### DATA EXTRACT:

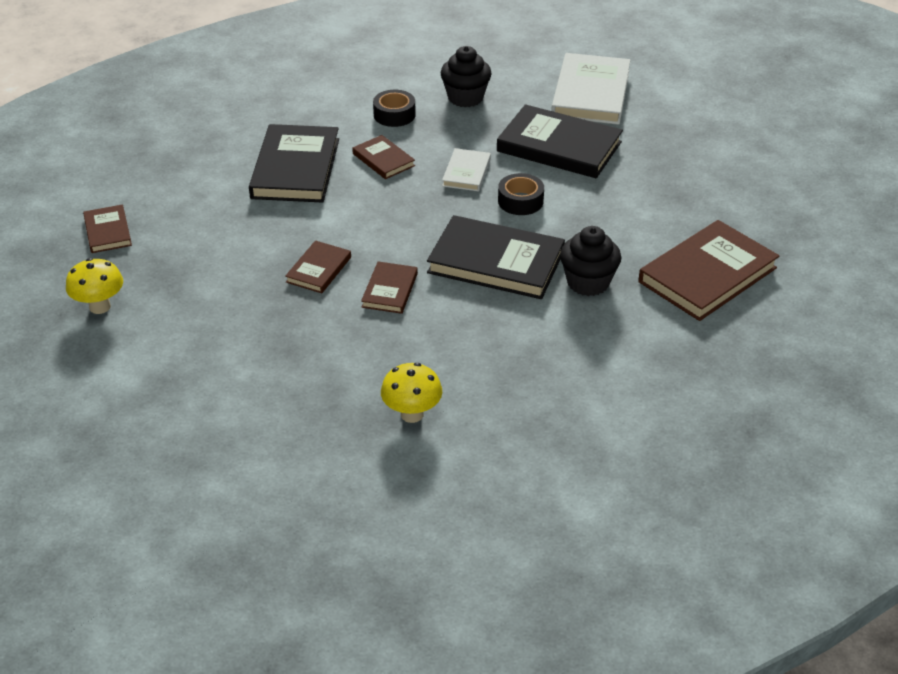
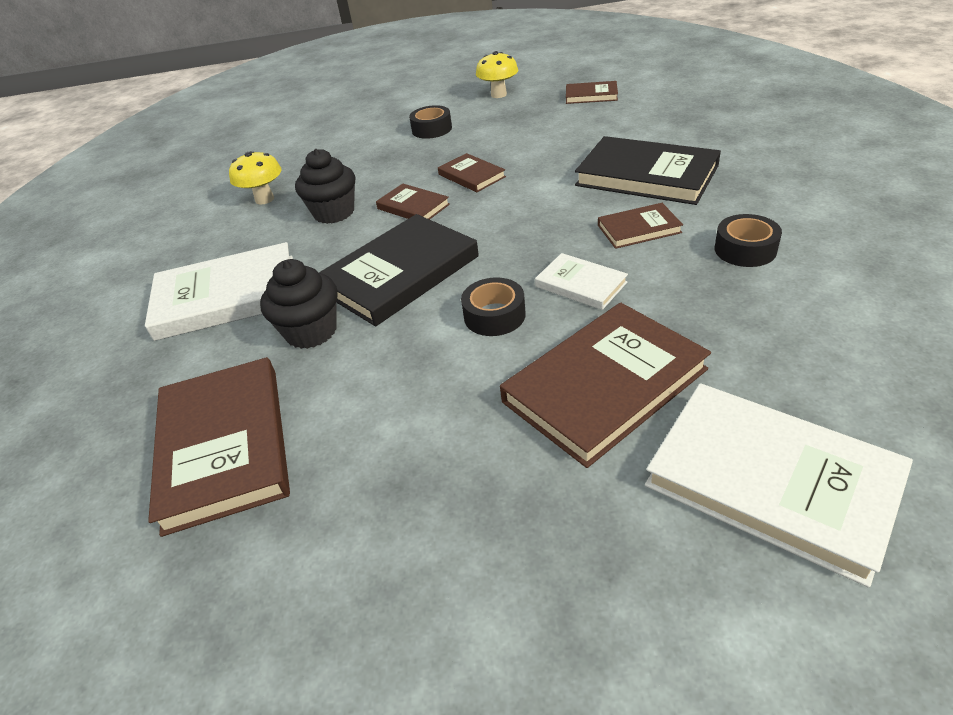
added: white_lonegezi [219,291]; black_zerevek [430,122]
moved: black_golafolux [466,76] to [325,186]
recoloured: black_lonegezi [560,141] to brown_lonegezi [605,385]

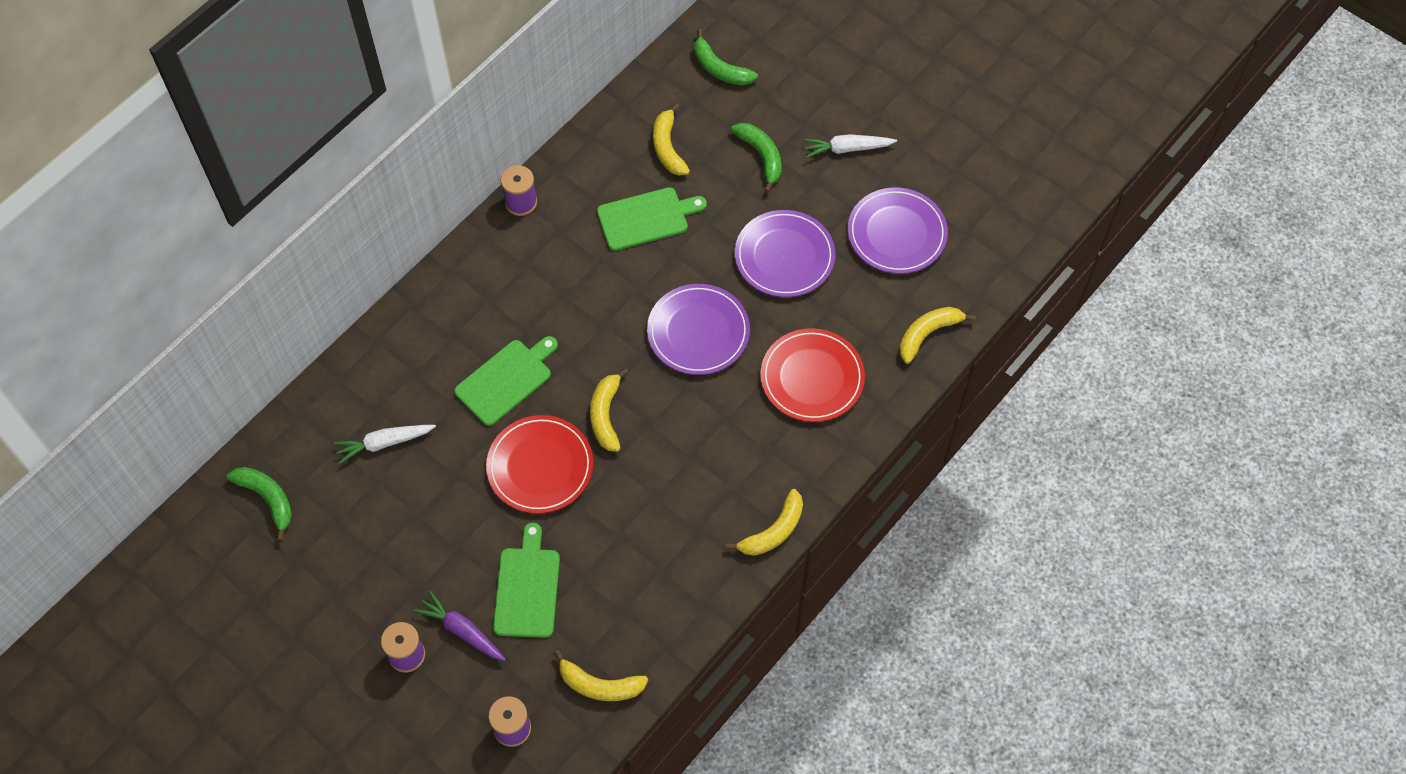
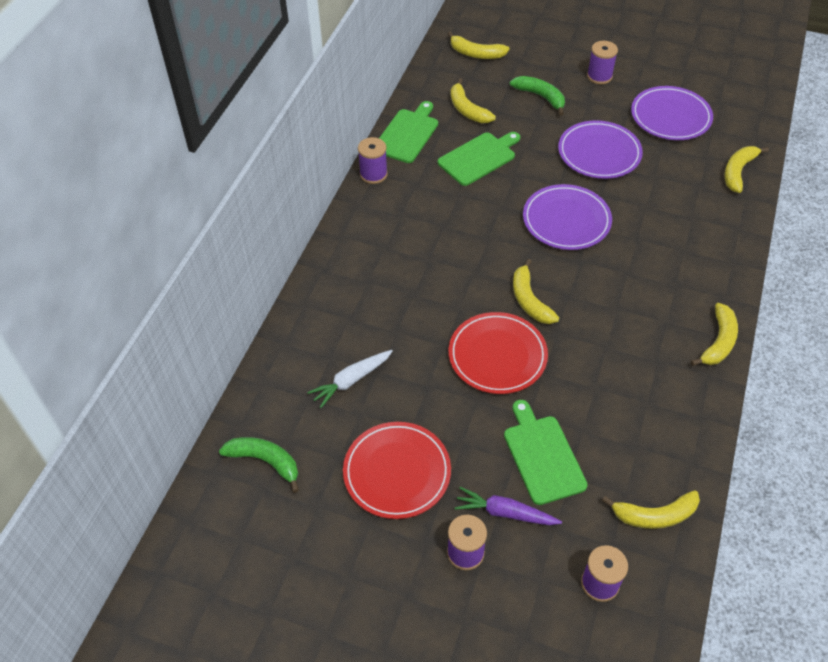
moved: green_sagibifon [506,381] to [408,132]; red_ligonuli [812,375] to [397,470]
replaced: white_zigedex [850,146] to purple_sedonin [602,62]
recoloured: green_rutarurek [726,57] to yellow_rutarurek [478,45]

### TRY IT:
Nothing but the lines from the one that contains "moved: black_golafolux [466,76] to [325,186]" through the last line of the material should be written out, exactly. Omit pictures.

### TASK OUTPUT:
moved: black_golafolux [466,76] to [325,186]
recoloured: black_lonegezi [560,141] to brown_lonegezi [605,385]

moved: green_sagibifon [506,381] to [408,132]; red_ligonuli [812,375] to [397,470]
replaced: white_zigedex [850,146] to purple_sedonin [602,62]
recoloured: green_rutarurek [726,57] to yellow_rutarurek [478,45]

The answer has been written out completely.